[Stored data entries]
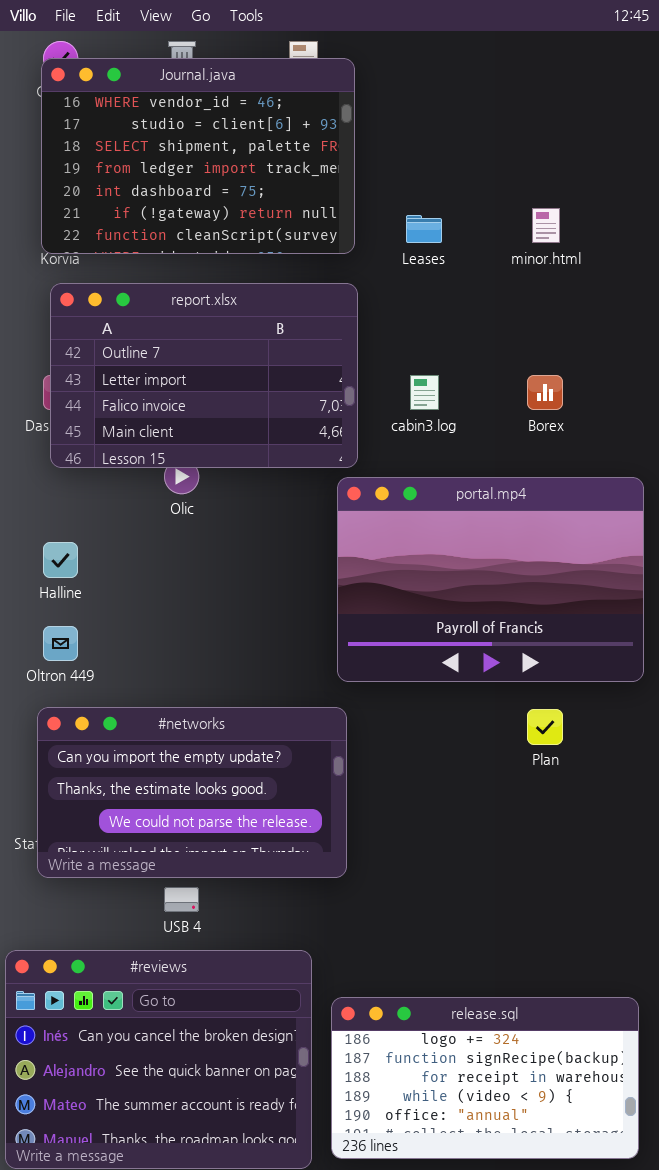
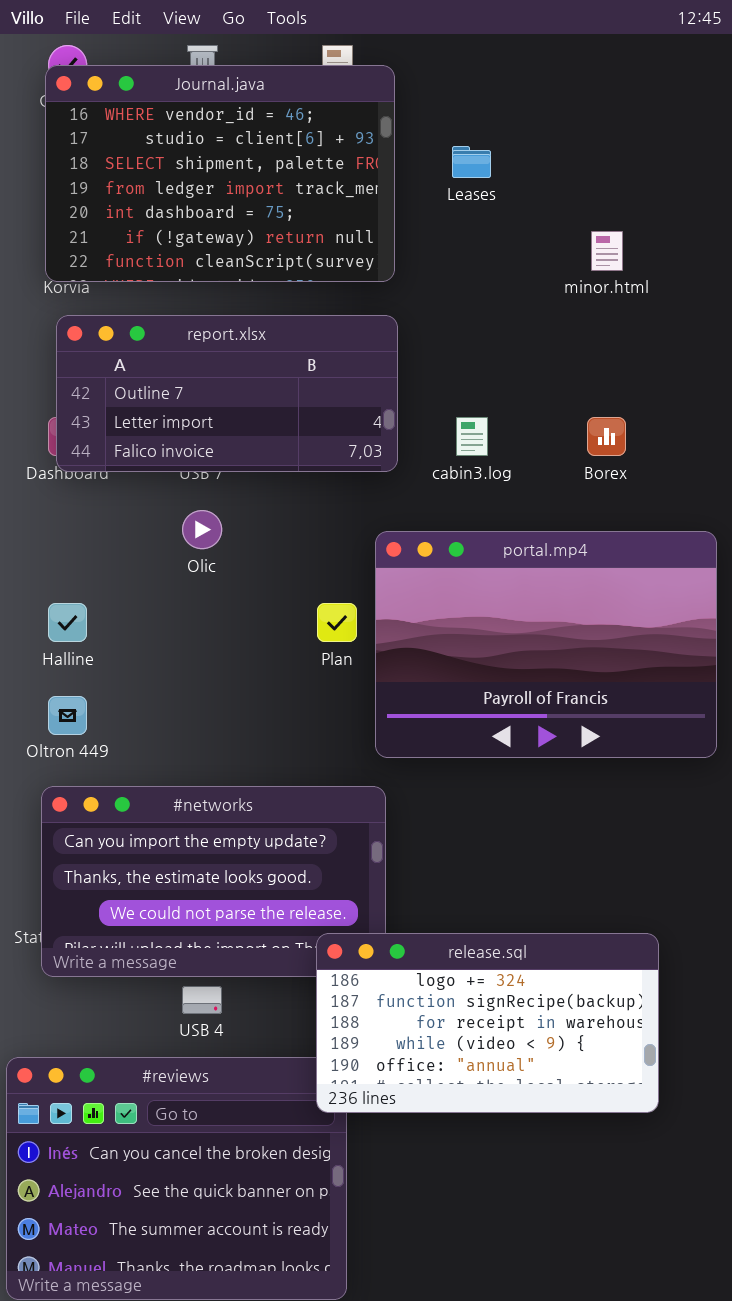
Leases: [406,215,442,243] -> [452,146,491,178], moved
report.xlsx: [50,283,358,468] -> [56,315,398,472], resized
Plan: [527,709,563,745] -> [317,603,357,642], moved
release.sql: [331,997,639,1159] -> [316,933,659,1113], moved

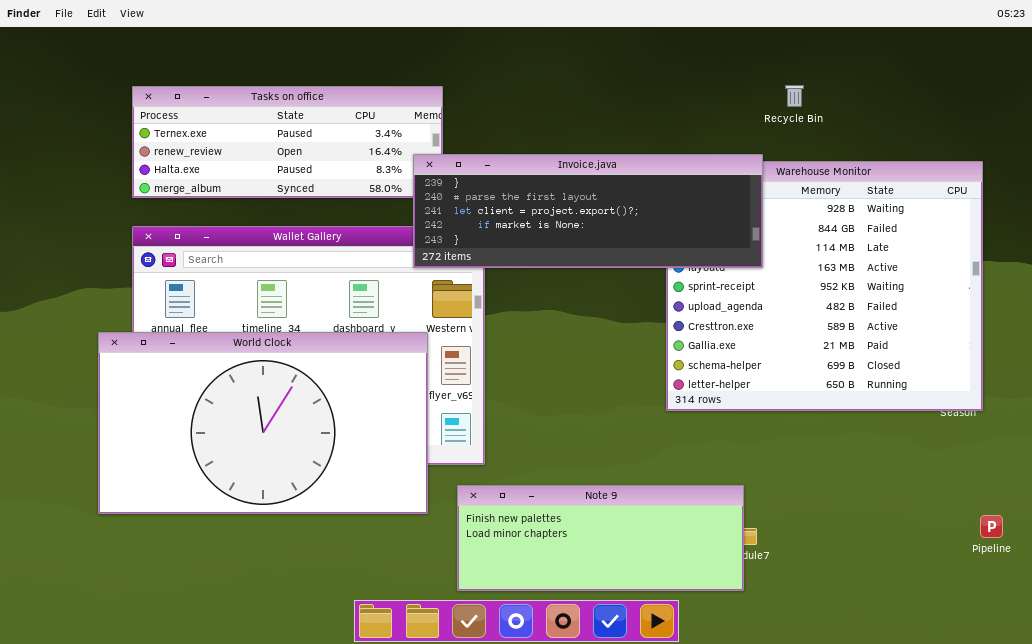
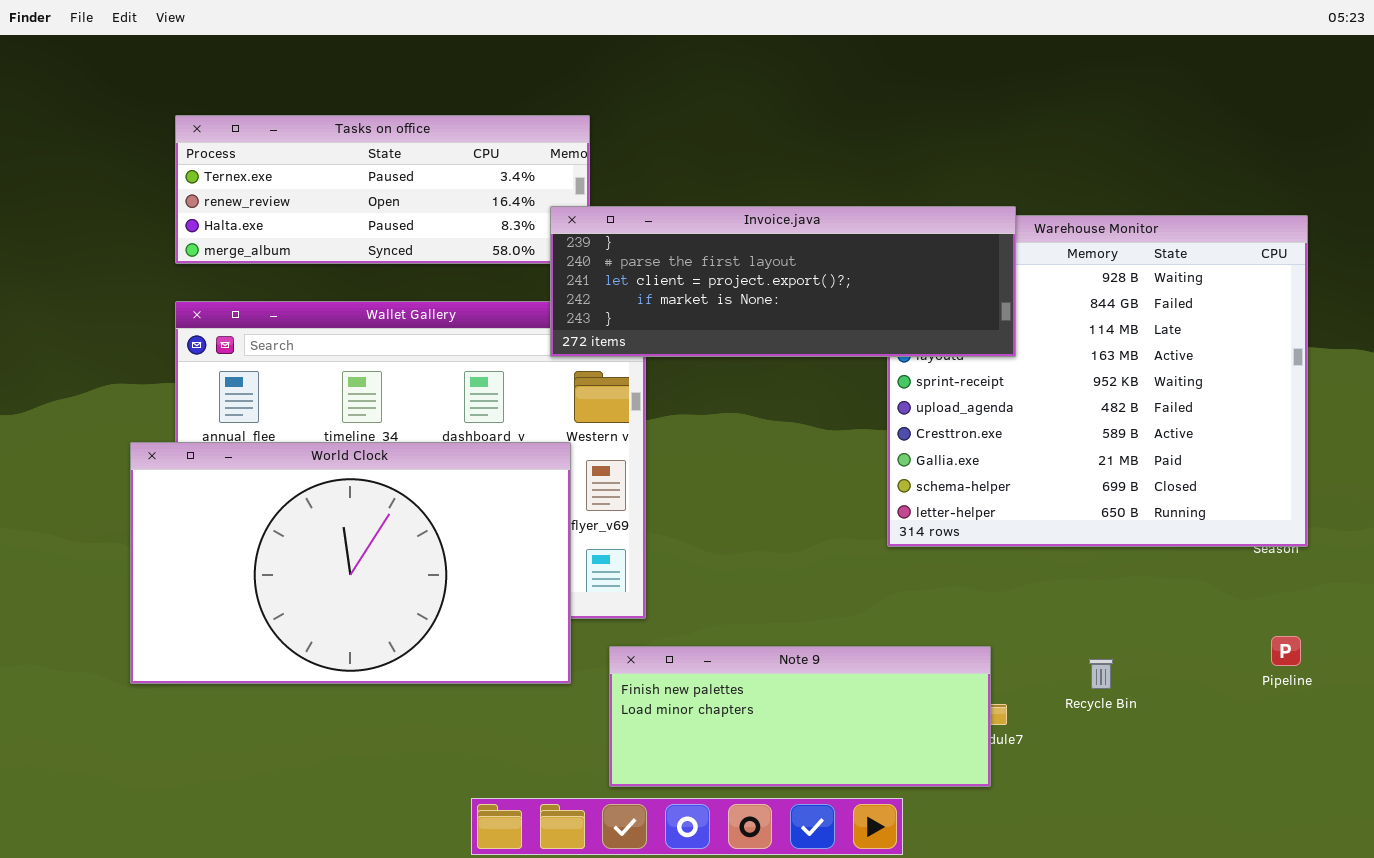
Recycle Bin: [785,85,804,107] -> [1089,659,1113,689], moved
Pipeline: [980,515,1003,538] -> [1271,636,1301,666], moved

Exercise aim:
Please write out exactly the lines starting at the one that contains "release.sql: [331,997,639,1159] ->" and ending with the final line of the entries, both ends included. Do not write out any pictures.

Answer to the exercise:
release.sql: [331,997,639,1159] -> [316,933,659,1113], moved

Recycle Bin: [785,85,804,107] -> [1089,659,1113,689], moved
Pipeline: [980,515,1003,538] -> [1271,636,1301,666], moved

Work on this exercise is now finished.